**Exercise instructions**
Begin your transcription at the line containing "(234, 195) = (671, 407): green" and continue it, word for word, to the final line below. Include only those lines and skip the pictures.

^^^^^^^^

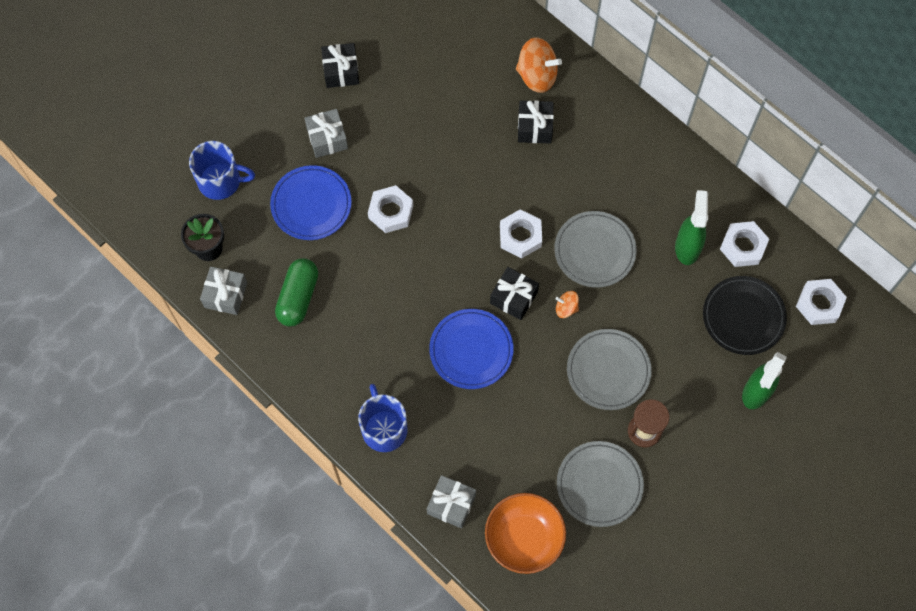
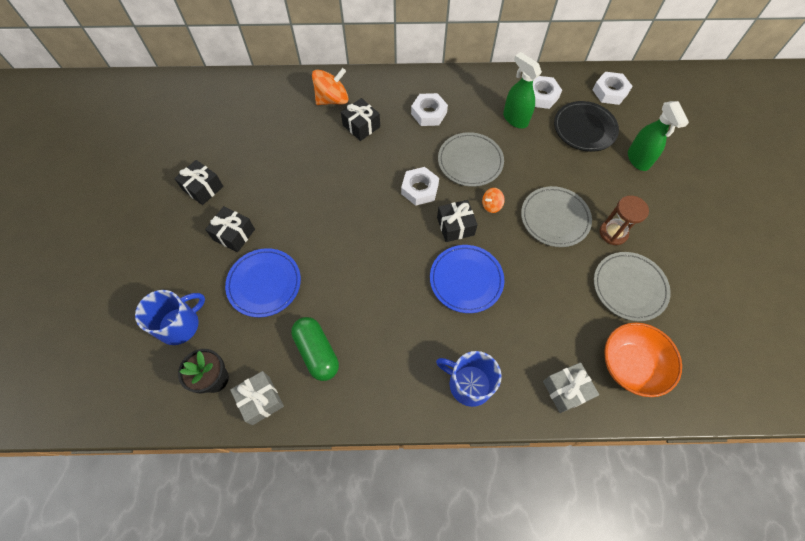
camera: 45 degrees left, 5 degrees down
(327, 138) = (234, 234): grey gift -> black gift
(390, 212) = (324, 242): white nut -> white nut (429, 113)

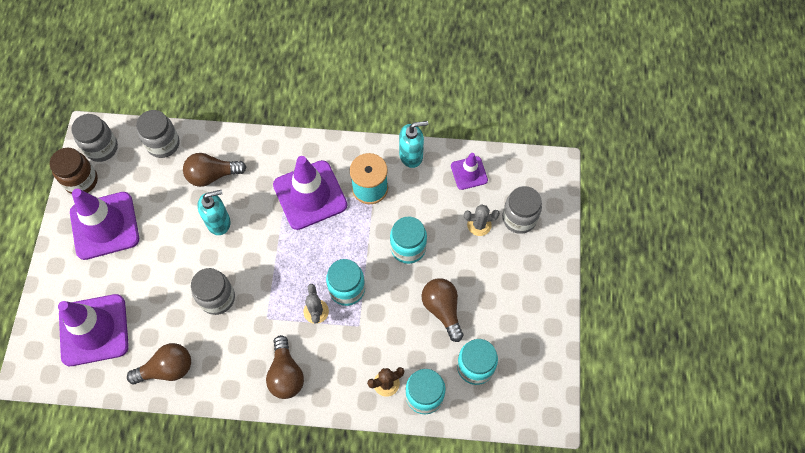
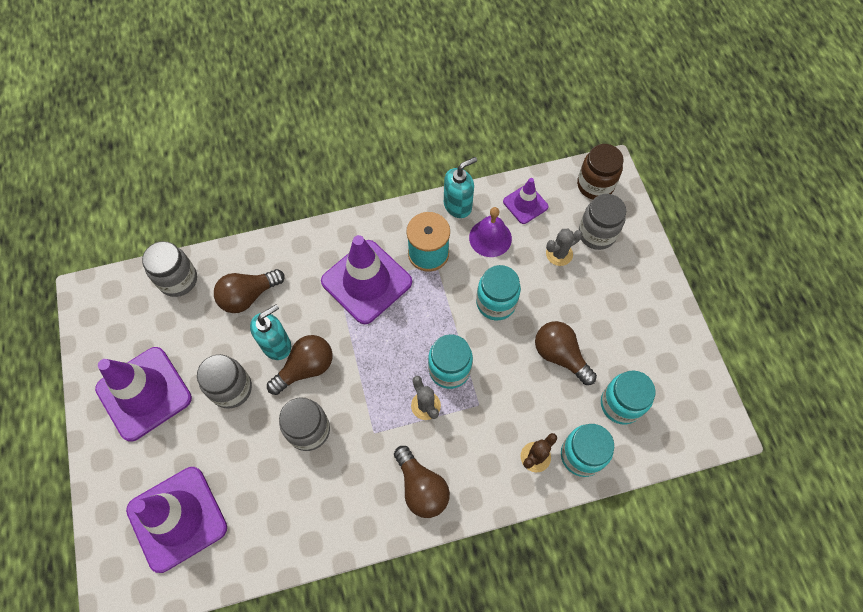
camera: 20 degrees left, 0 degrees up
(81, 181) = (96, 352): brown jar -> brown jar (595, 185)
(101, 148) = (107, 307): grey jar -> grey jar (231, 389)
(167, 369) = (282, 532): brown light bulb -> brown light bulb (306, 368)
(426, 192) = (490, 238): none -> purple bell

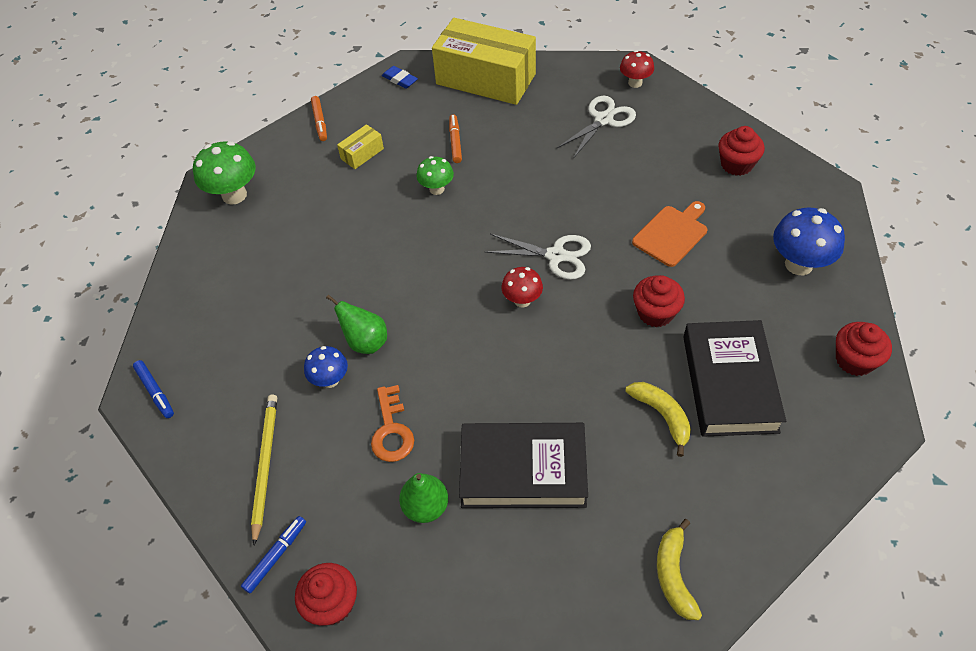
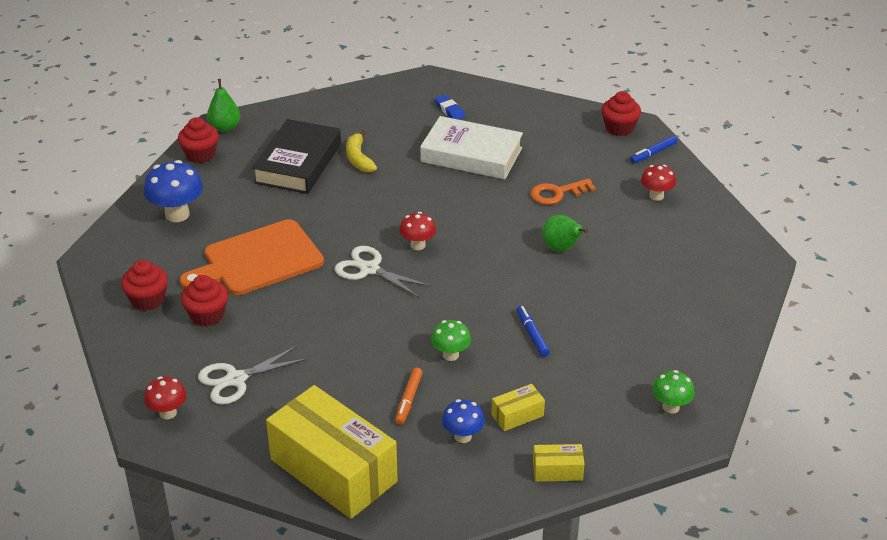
camera: 165 degrees left, 15 degrees down
(155, 392) = (746, 257): blue marker -> blue marker (532, 334)
(234, 195) = (671, 407): green mushroom -> green mushroom, size x0.61
(265, 465) = (656, 196): yellow pencil -> red mushroom
(320, 122) = (557, 471): orange marker -> yellow box
(330, 380) = (597, 232): blue mushroom -> blue mushroom (463, 436)
(391, 430) = (557, 193): orange key -> orange key turned 120 degrees counterclockwise
(400, 80) = (439, 502): blue eraser -> blue eraser (449, 110)
(426, 507) = (545, 153): green pear -> green pear (225, 127)
(523, 470) = (471, 155): black book -> white book
(655, 313) = (317, 212): red cupcake -> red cupcake (207, 315)
(672, 234) = (257, 260): orange cutting board -> orange cutting board, size x1.66
(674, 575) = (405, 97): yellow banana -> none

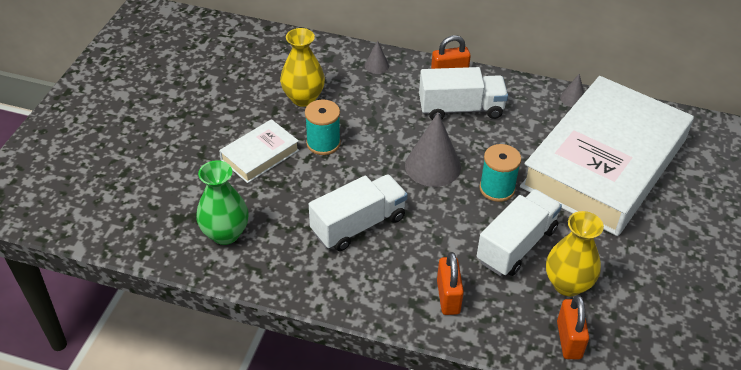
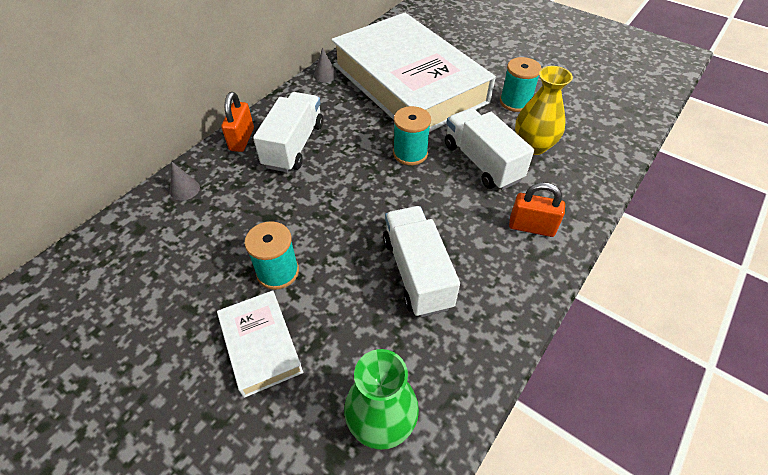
camera: 70 degrees left, 5 degrees up
(303, 98) = (189, 272): yellow vase -> none
(433, 166) = (360, 188): grey cone -> none
(569, 340) = (591, 164): orange padlock -> none
(634, 258) = (515, 102): none -> turquoise spool

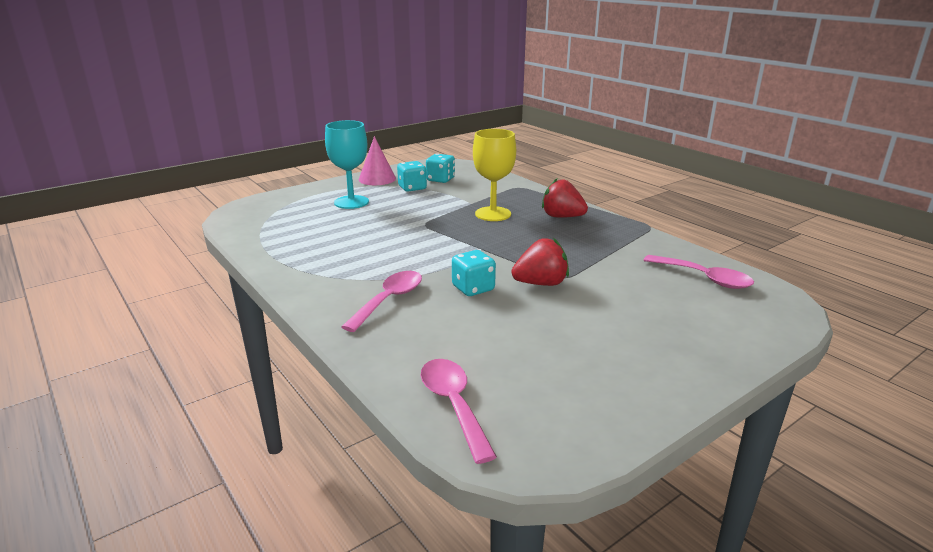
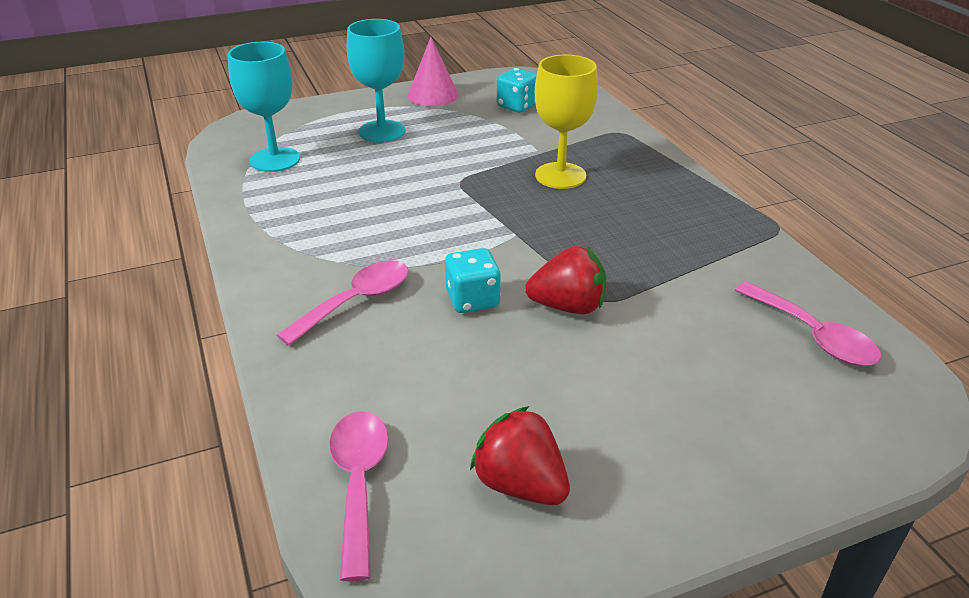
camera: 15 degrees right, 10 degrees up
(278, 226) = (275, 160): none -> turquoise goblet
(412, 188) = (472, 116): turquoise dice -> none
(562, 217) = (656, 193): red strawberry -> red strawberry (520, 485)

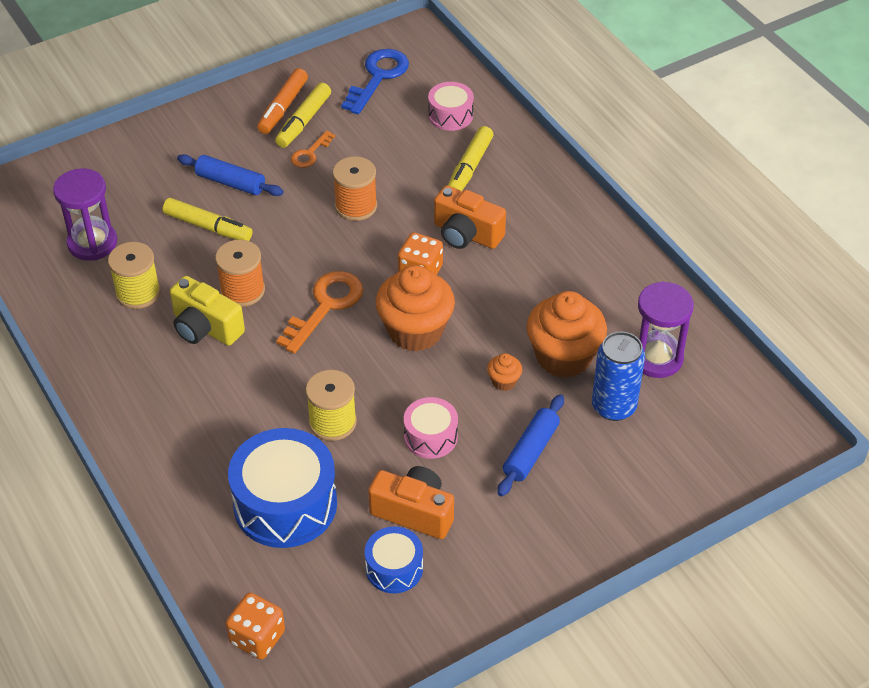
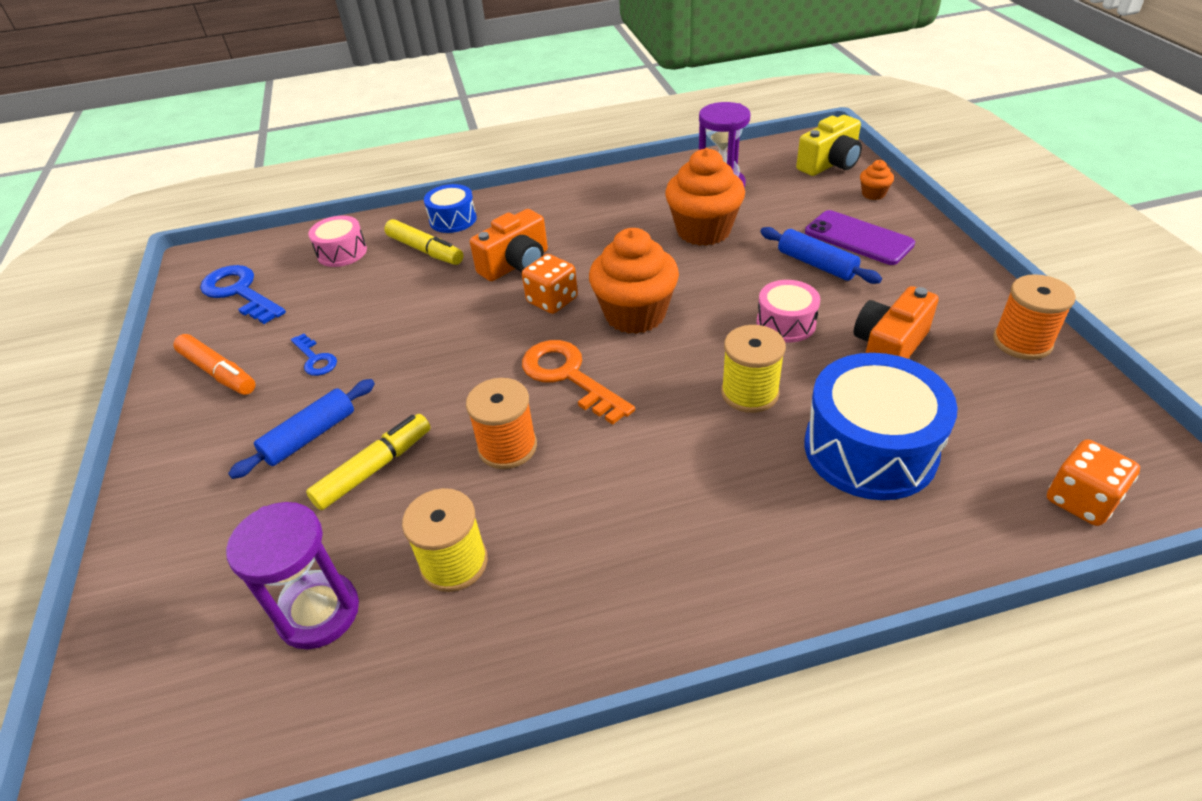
camera: 70 degrees left, 5 degrees down
(205, 327) = (555, 492): yellow camera -> yellow camera (830, 164)
(304, 122) = (258, 358): yellow marker -> none
(310, 153) = (315, 359): orange key -> blue key
(356, 206) = (426, 333): orange spool -> orange spool (1022, 342)
(394, 568) = (965, 372): blue drum -> blue drum (453, 219)
(504, 381) = (723, 268): orange cupcake -> orange cupcake (873, 194)
(589, 482) = (858, 238): none -> purple phone
(614, 406) = (771, 214): blue can -> none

^^^^^^^^

**Answer for the task**
(234, 195) = (671, 407): green mushroom -> green mushroom, size x0.61
(265, 465) = (656, 196): yellow pencil -> red mushroom
(320, 122) = (557, 471): orange marker -> yellow box
(330, 380) = (597, 232): blue mushroom -> blue mushroom (463, 436)
(391, 430) = (557, 193): orange key -> orange key turned 120 degrees counterclockwise
(400, 80) = (439, 502): blue eraser -> blue eraser (449, 110)
(426, 507) = (545, 153): green pear -> green pear (225, 127)
(523, 470) = (471, 155): black book -> white book
(655, 313) = (317, 212): red cupcake -> red cupcake (207, 315)
(672, 234) = (257, 260): orange cutting board -> orange cutting board, size x1.66
(674, 575) = (405, 97): yellow banana -> none

camera: 70 degrees left, 5 degrees up
(303, 98) = (189, 272): yellow vase -> none
(433, 166) = (360, 188): grey cone -> none
(569, 340) = (591, 164): orange padlock -> none
(634, 258) = (515, 102): none -> turquoise spool

camera: 15 degrees right, 10 degrees up
(278, 226) = (275, 160): none -> turquoise goblet
(412, 188) = (472, 116): turquoise dice -> none
(562, 217) = (656, 193): red strawberry -> red strawberry (520, 485)

camera: 70 degrees left, 5 degrees down
(205, 327) = (555, 492): yellow camera -> yellow camera (830, 164)
(304, 122) = (258, 358): yellow marker -> none
(310, 153) = (315, 359): orange key -> blue key
(356, 206) = (426, 333): orange spool -> orange spool (1022, 342)
(394, 568) = (965, 372): blue drum -> blue drum (453, 219)
(504, 381) = (723, 268): orange cupcake -> orange cupcake (873, 194)
(589, 482) = (858, 238): none -> purple phone
(614, 406) = (771, 214): blue can -> none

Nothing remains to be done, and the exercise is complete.